*** Opening Provided entries ***
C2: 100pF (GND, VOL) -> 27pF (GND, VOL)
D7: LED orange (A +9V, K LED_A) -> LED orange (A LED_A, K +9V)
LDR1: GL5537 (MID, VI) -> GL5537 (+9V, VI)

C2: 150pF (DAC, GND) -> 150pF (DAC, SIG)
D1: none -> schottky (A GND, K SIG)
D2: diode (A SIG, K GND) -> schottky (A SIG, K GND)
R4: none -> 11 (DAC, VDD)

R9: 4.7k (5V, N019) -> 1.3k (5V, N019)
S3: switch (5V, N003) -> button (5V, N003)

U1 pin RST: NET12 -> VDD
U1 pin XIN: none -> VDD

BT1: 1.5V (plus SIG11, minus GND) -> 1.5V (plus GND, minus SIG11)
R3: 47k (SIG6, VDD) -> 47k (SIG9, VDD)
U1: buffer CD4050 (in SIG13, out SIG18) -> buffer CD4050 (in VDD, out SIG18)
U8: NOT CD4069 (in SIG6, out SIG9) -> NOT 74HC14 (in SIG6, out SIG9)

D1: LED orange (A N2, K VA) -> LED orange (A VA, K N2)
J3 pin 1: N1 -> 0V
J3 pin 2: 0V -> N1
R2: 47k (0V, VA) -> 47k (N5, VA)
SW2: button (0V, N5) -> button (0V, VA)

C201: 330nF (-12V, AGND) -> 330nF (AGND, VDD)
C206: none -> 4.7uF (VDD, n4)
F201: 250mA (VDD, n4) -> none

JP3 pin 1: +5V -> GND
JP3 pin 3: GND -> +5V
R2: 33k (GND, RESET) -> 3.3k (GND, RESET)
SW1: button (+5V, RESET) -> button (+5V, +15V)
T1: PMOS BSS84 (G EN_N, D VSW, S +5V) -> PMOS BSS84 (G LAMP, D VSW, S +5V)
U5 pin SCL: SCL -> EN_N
*** Closing Provided entries ***
## What needs to be done:
Work out how many lines of the records contain the word "none", and give only that number.

## Answer space:
5